• **HOW TO COMPLETE THIS TASK**
Instruction for the entries that follow: retype exactly the lines from the line with "R206: 68k (0V, n2) -> 4.7k (0V, n2)" to the line with "SW3: button (GND, N004) -> switch (GND, N004)", both included, and omit all others.

[Stored data]
******************************
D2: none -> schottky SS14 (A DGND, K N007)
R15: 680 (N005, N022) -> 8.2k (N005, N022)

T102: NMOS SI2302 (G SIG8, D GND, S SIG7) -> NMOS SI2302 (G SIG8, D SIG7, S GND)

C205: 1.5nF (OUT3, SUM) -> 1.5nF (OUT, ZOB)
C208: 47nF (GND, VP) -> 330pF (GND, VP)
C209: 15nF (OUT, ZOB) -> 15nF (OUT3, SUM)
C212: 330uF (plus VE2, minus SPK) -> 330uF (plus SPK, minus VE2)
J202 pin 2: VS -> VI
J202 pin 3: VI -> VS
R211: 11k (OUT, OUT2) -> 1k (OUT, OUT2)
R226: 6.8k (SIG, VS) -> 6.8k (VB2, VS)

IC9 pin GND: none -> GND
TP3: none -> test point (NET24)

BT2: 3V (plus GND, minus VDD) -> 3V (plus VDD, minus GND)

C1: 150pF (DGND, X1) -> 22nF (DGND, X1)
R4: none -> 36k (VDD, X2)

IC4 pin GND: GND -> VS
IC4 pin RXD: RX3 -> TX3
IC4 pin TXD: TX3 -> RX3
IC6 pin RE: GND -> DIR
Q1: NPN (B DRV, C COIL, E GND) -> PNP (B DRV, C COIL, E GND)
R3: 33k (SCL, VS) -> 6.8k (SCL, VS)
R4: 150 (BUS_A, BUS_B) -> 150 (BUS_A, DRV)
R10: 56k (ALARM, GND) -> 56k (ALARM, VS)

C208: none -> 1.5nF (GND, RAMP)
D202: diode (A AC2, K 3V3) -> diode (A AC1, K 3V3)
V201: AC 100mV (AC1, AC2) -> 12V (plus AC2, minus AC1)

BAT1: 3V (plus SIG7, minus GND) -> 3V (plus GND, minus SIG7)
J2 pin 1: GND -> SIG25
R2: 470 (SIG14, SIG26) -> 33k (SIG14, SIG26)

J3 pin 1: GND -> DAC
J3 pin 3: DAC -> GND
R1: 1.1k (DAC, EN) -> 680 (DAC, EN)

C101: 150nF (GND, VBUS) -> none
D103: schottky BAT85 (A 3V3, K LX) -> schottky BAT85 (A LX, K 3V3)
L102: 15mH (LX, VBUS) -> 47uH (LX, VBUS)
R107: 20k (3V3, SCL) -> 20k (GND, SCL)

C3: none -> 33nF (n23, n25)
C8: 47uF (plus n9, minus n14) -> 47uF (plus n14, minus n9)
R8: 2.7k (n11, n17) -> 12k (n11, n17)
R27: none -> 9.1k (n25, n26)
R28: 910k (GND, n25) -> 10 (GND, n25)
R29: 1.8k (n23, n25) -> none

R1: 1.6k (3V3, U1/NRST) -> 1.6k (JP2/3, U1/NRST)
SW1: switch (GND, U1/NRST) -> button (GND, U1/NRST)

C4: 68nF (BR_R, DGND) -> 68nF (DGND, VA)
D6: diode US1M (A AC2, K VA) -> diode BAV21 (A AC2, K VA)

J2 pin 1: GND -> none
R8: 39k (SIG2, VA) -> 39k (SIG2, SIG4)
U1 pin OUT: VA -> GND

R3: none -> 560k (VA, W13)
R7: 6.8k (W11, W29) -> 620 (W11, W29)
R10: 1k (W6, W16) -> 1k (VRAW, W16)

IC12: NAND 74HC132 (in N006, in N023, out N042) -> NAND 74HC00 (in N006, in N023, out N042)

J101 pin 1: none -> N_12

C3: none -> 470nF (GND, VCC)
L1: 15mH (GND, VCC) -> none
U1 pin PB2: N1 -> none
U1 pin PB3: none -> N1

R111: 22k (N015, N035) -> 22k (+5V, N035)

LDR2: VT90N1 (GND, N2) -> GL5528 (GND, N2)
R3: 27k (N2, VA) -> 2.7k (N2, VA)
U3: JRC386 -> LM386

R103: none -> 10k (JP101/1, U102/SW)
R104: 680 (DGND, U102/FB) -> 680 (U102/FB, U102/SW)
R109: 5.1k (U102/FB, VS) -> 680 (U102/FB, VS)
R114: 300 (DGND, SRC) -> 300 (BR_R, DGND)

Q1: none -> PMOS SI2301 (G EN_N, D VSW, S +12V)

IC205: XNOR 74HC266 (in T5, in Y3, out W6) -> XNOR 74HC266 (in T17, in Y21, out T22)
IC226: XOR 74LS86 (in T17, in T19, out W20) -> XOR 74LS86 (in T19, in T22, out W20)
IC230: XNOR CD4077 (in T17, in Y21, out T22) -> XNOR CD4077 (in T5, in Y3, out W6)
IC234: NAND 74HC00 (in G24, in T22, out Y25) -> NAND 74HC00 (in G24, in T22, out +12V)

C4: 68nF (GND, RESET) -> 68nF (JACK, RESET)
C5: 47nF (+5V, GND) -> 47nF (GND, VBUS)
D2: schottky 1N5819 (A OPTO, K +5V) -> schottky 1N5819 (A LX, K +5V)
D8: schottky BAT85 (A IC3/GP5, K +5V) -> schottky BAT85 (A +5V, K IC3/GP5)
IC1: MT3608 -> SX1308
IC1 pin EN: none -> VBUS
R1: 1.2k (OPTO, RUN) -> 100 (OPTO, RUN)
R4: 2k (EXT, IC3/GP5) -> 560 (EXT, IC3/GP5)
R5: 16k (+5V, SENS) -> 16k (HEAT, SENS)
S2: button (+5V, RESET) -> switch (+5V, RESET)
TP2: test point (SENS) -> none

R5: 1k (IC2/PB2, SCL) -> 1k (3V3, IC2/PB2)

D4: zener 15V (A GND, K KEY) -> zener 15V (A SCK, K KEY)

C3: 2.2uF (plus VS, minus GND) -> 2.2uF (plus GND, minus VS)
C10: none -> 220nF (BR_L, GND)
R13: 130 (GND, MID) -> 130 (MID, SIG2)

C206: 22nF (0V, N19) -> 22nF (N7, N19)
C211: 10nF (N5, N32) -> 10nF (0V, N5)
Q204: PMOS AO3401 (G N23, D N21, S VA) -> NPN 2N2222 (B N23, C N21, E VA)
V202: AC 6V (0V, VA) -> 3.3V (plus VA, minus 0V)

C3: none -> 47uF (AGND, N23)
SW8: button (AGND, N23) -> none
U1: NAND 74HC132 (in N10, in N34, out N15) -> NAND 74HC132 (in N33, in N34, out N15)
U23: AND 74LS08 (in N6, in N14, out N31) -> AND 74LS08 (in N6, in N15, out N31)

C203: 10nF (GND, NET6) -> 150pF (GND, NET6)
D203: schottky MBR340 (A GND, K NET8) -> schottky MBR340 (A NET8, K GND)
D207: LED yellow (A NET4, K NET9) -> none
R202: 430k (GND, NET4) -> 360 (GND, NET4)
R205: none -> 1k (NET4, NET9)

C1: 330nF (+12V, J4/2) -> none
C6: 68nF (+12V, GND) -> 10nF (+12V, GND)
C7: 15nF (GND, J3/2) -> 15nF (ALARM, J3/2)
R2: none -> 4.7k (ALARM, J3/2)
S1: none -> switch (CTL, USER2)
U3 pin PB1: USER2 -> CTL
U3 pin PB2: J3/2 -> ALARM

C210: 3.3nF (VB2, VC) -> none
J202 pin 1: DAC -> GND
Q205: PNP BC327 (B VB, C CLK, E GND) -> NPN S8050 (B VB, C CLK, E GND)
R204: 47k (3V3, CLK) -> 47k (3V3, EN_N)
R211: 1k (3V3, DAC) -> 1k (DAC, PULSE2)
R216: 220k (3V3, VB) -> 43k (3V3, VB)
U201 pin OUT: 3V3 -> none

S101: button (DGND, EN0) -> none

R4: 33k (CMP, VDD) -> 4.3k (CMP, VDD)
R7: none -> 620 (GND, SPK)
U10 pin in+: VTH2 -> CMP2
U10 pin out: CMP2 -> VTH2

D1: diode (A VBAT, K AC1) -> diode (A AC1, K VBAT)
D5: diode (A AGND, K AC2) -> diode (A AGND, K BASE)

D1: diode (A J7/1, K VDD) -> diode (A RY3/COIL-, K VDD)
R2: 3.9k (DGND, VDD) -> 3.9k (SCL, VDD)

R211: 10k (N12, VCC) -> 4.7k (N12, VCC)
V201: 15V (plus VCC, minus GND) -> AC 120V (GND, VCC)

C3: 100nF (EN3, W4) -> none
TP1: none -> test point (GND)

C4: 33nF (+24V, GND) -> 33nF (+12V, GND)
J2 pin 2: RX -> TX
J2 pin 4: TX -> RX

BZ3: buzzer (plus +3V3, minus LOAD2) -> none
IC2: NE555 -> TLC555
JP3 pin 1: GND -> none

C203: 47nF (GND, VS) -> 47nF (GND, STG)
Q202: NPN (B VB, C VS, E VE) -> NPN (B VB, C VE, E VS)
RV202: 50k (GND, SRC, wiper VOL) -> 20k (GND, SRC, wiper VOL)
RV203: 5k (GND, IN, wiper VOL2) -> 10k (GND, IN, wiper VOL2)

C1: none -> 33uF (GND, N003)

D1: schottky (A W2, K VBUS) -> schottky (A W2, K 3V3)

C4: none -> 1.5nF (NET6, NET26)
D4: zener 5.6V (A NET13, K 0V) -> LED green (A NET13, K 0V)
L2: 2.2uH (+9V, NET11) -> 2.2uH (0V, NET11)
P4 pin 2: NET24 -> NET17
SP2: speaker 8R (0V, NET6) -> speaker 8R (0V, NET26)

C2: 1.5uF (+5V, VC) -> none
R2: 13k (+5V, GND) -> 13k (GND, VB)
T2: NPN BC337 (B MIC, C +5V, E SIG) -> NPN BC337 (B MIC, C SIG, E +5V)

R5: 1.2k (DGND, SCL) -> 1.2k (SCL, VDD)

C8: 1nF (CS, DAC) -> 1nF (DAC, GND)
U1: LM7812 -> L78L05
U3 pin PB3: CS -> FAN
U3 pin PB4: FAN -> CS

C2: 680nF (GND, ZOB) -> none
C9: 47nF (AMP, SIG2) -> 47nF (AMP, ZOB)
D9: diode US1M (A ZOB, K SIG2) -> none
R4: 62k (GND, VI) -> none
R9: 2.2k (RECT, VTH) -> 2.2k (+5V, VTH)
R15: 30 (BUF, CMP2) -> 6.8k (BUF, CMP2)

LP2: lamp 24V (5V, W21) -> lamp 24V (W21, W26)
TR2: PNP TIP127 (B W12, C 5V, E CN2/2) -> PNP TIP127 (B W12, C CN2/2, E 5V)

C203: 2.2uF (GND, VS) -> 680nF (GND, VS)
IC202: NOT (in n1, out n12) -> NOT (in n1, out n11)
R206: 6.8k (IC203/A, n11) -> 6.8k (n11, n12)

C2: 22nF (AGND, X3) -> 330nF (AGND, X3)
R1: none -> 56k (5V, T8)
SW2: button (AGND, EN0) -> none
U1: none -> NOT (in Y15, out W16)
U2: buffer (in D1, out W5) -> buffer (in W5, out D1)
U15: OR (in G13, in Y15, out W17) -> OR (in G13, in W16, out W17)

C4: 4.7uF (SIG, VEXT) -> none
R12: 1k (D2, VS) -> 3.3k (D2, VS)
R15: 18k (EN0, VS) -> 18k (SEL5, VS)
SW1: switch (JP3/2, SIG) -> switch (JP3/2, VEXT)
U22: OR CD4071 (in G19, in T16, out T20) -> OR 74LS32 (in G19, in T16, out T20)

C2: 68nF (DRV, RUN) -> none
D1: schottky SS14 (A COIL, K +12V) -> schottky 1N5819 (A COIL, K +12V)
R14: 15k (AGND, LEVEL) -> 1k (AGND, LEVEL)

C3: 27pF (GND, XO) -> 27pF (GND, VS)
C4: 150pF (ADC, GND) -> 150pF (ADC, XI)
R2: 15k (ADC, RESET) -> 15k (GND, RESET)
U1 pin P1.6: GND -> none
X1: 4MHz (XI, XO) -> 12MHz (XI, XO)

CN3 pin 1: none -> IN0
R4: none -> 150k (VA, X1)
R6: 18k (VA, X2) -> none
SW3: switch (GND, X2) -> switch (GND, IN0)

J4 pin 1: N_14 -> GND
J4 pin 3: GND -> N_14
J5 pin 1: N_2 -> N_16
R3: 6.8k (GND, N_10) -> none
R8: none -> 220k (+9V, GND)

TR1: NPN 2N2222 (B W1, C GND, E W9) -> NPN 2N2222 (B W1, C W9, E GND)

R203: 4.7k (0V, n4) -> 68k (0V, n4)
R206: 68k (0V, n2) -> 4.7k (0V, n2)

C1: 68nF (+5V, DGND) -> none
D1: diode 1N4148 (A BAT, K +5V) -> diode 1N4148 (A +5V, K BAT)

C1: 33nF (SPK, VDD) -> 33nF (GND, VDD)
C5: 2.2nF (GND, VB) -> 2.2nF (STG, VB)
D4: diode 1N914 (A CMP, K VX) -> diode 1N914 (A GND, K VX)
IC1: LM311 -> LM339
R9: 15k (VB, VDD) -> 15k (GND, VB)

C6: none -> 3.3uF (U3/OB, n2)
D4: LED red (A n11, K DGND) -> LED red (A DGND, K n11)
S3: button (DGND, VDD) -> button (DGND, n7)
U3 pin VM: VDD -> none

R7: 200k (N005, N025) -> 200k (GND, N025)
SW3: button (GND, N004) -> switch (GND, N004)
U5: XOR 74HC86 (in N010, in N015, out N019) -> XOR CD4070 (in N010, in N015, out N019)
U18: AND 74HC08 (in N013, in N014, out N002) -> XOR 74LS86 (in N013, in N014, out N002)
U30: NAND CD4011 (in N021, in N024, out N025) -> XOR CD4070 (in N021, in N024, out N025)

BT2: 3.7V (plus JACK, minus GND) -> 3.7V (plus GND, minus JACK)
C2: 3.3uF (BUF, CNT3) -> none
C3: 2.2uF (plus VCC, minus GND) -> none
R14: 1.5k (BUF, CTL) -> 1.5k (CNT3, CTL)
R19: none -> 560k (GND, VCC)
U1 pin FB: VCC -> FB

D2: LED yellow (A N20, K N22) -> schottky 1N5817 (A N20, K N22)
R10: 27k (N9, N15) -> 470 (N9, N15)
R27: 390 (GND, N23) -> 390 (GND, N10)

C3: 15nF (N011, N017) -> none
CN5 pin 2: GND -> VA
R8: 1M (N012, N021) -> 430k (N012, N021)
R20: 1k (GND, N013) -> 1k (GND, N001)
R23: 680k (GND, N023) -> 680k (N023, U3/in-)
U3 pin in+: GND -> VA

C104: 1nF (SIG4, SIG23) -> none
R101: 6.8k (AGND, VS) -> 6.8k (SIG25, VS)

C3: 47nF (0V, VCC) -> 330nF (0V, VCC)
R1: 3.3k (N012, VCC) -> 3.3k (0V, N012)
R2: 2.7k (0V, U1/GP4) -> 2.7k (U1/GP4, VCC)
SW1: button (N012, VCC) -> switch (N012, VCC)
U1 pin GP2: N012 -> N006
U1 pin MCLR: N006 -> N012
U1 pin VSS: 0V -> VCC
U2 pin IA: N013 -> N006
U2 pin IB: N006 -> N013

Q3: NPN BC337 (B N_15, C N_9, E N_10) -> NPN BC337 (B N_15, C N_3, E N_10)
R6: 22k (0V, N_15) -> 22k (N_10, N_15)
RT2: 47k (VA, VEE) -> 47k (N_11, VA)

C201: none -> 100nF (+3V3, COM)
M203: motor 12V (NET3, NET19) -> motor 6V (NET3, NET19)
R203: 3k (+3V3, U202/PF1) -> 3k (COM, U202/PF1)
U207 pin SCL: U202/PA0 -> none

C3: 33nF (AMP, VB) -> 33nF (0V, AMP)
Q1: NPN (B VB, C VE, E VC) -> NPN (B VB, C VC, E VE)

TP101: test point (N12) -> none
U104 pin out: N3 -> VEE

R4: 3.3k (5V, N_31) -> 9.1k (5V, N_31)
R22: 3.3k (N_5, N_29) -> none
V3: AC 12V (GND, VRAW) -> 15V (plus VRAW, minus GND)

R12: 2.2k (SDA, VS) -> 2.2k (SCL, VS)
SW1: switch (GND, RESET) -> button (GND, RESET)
******************************
• **TASK RESPONSE**
R206: 68k (0V, n2) -> 4.7k (0V, n2)

C1: 68nF (+5V, DGND) -> none
D1: diode 1N4148 (A BAT, K +5V) -> diode 1N4148 (A +5V, K BAT)

C1: 33nF (SPK, VDD) -> 33nF (GND, VDD)
C5: 2.2nF (GND, VB) -> 2.2nF (STG, VB)
D4: diode 1N914 (A CMP, K VX) -> diode 1N914 (A GND, K VX)
IC1: LM311 -> LM339
R9: 15k (VB, VDD) -> 15k (GND, VB)

C6: none -> 3.3uF (U3/OB, n2)
D4: LED red (A n11, K DGND) -> LED red (A DGND, K n11)
S3: button (DGND, VDD) -> button (DGND, n7)
U3 pin VM: VDD -> none

R7: 200k (N005, N025) -> 200k (GND, N025)
SW3: button (GND, N004) -> switch (GND, N004)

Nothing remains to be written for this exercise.